§ Assigned task:
What lines below include the word "none"? Copy each one.

== Records for the task

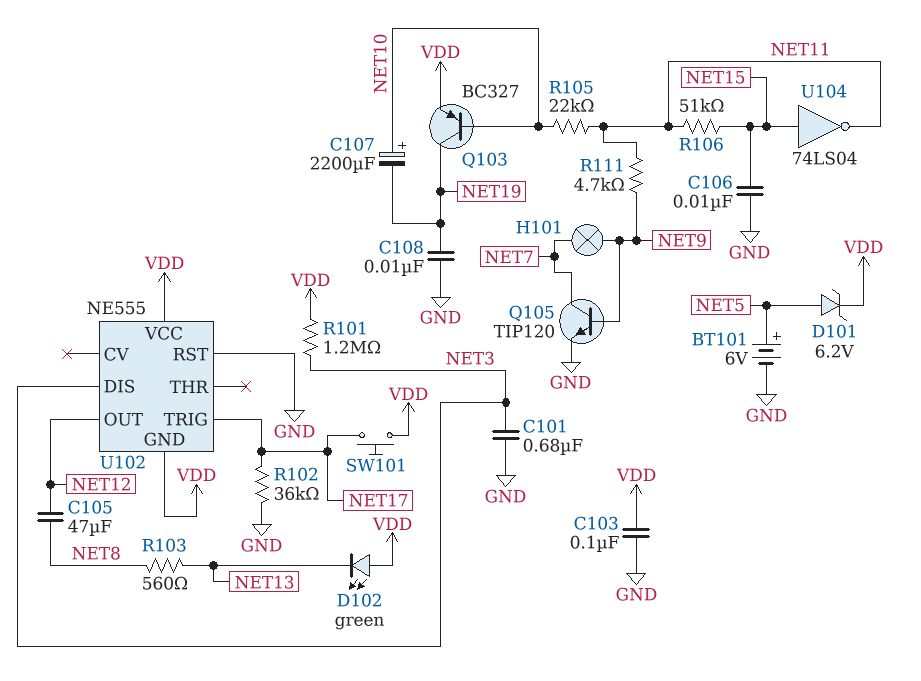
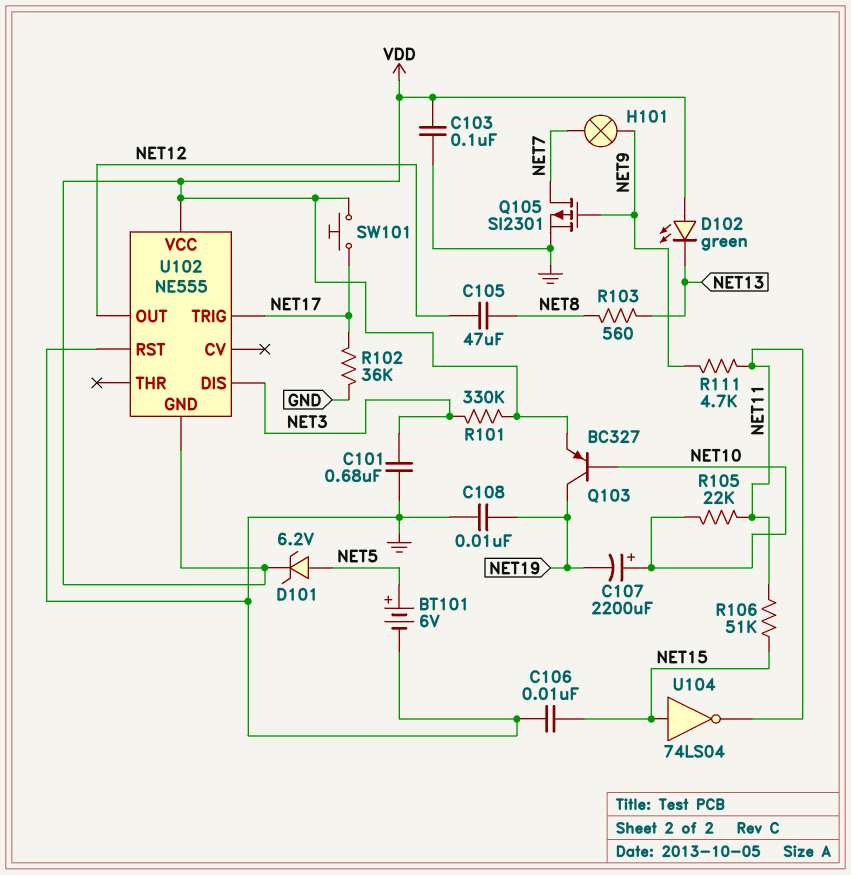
Q105: NPN TIP120 (B NET9, C NET7, E GND) -> PMOS SI2301 (G NET9, D NET7, S GND)
R101: 1.2M (NET3, VDD) -> 330k (NET3, VDD)

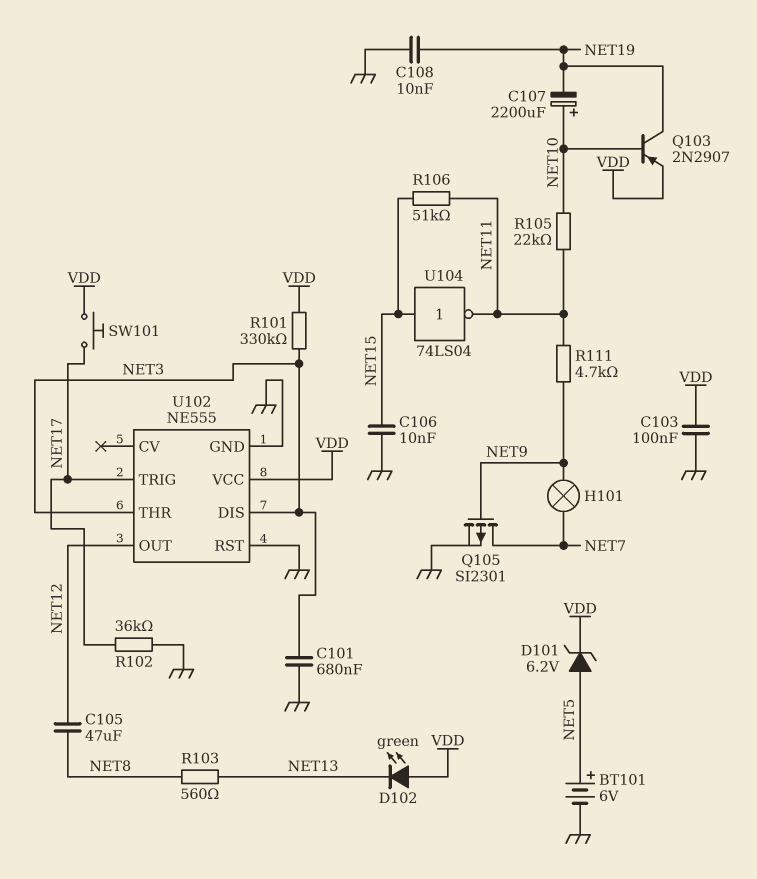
Q103: PNP BC327 (B NET10, C NET19, E VDD) -> PNP 2N2907 (B NET10, C NET19, E VDD)
U102 pin GND: VDD -> GND
U102 pin THR: none -> NET3

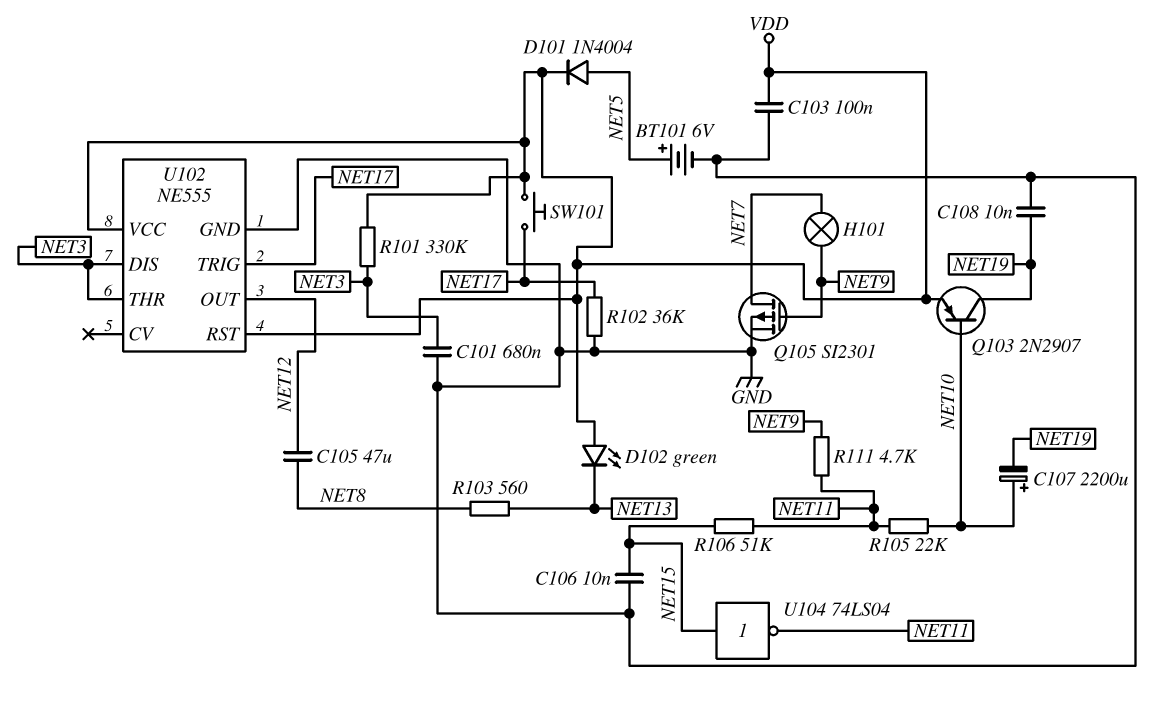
D101: zener 6.2V (A NET5, K VDD) -> diode 1N4004 (A NET5, K VDD)
U102 pin RST: GND -> VDD

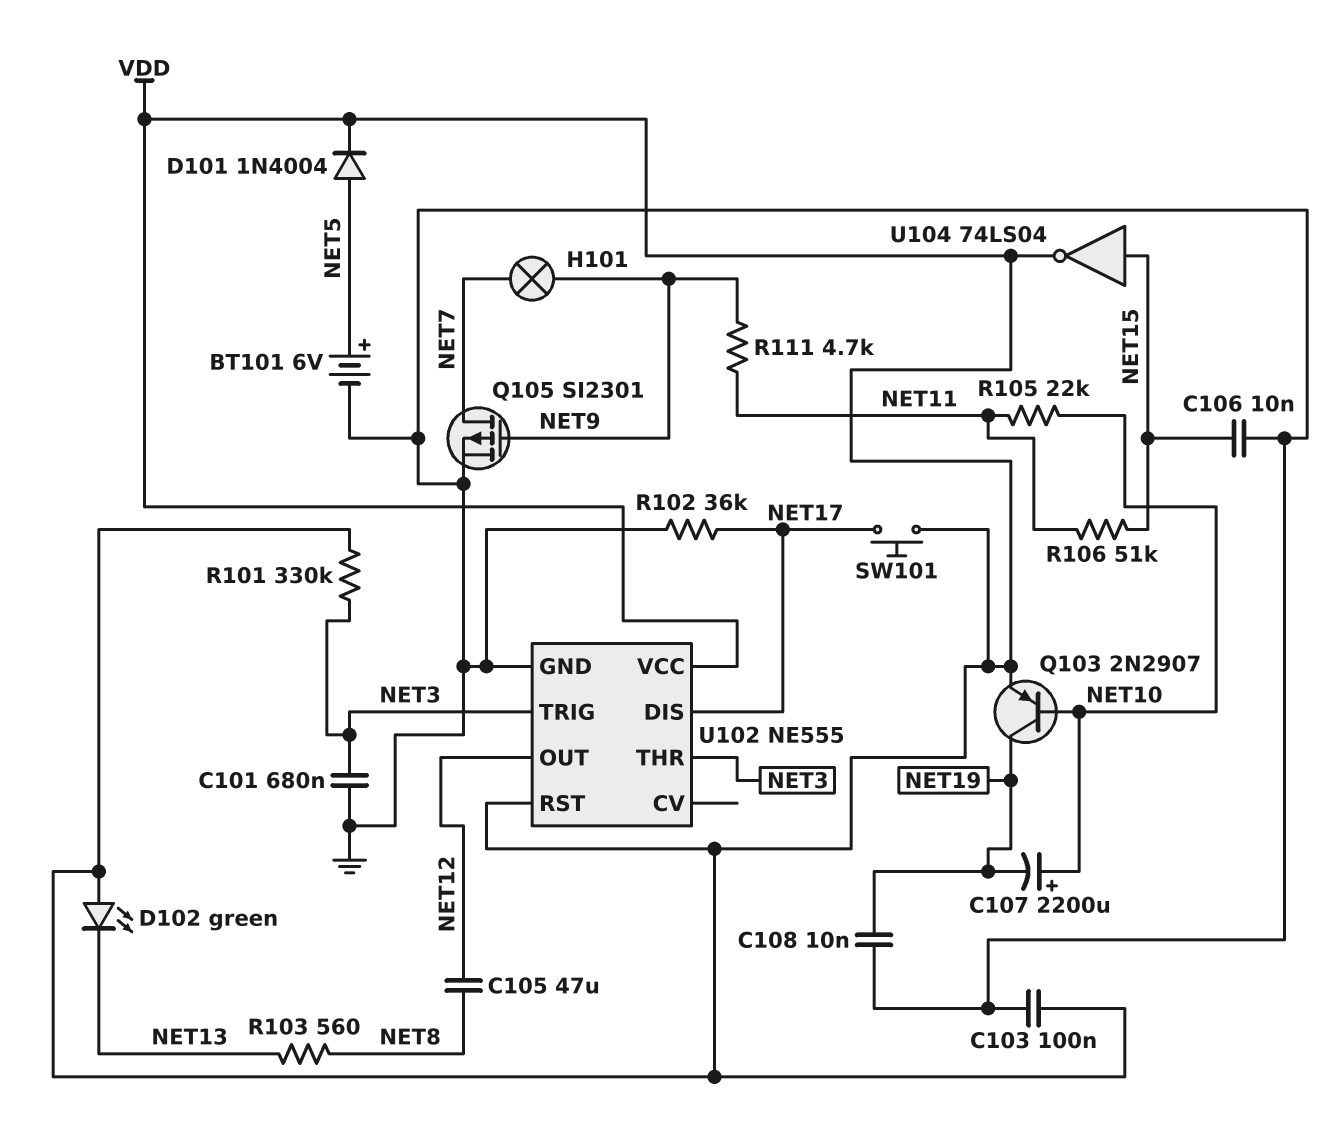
U102 pin DIS: NET3 -> NET17
U102 pin TRIG: NET17 -> NET3
U104: NOT 74LS04 (in NET15, out NET11) -> NOT 74LS04 (in NET15, out VDD)

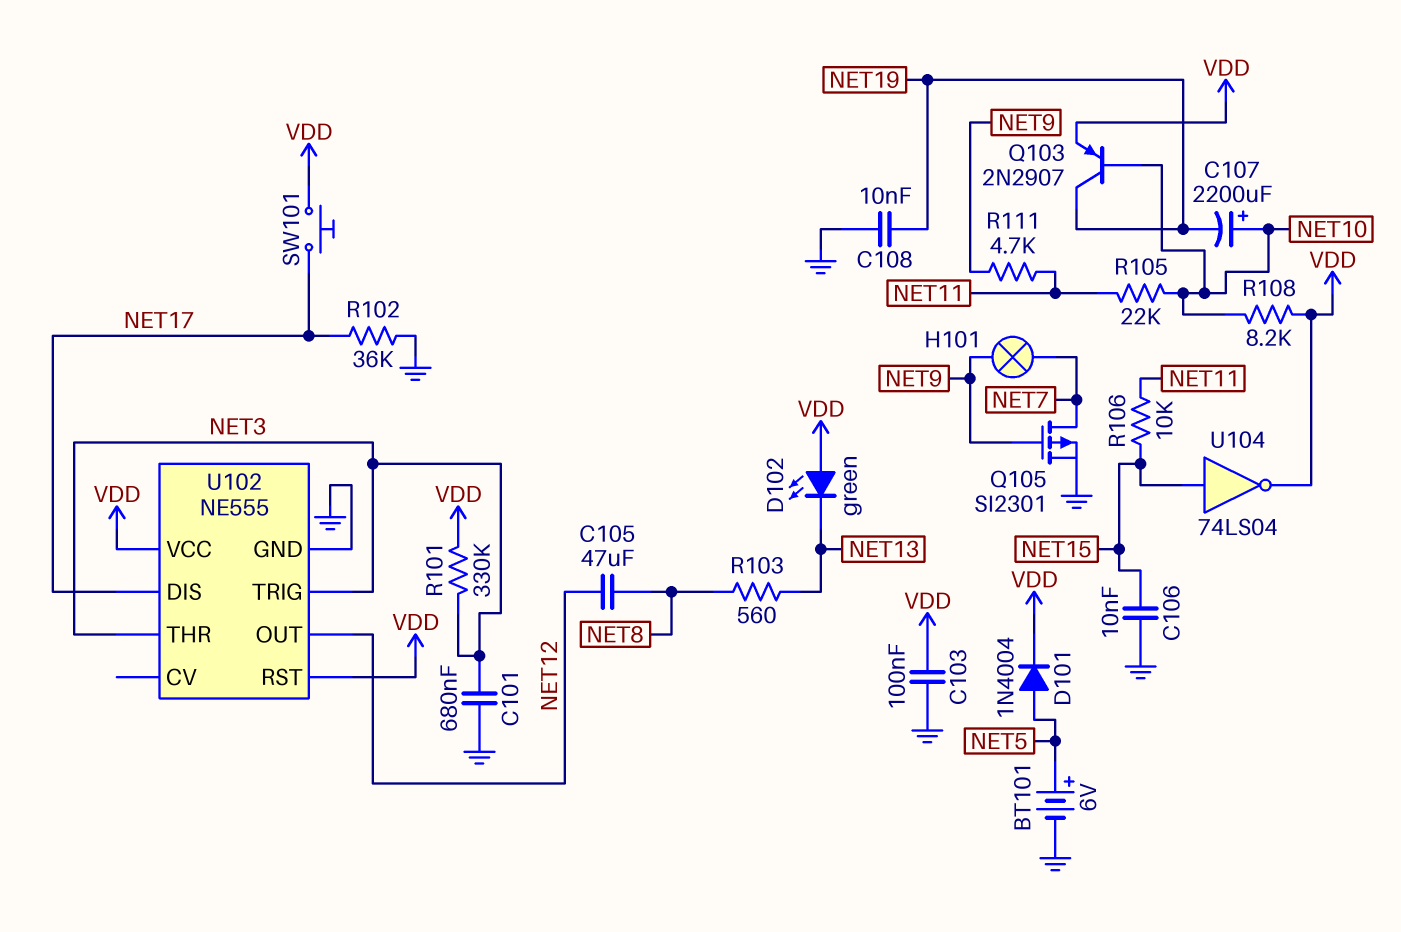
R106: 51k (NET11, NET15) -> 10k (NET11, NET15)
R108: none -> 8.2k (NET10, VDD)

====

§ Your response:
U102 pin THR: none -> NET3
R108: none -> 8.2k (NET10, VDD)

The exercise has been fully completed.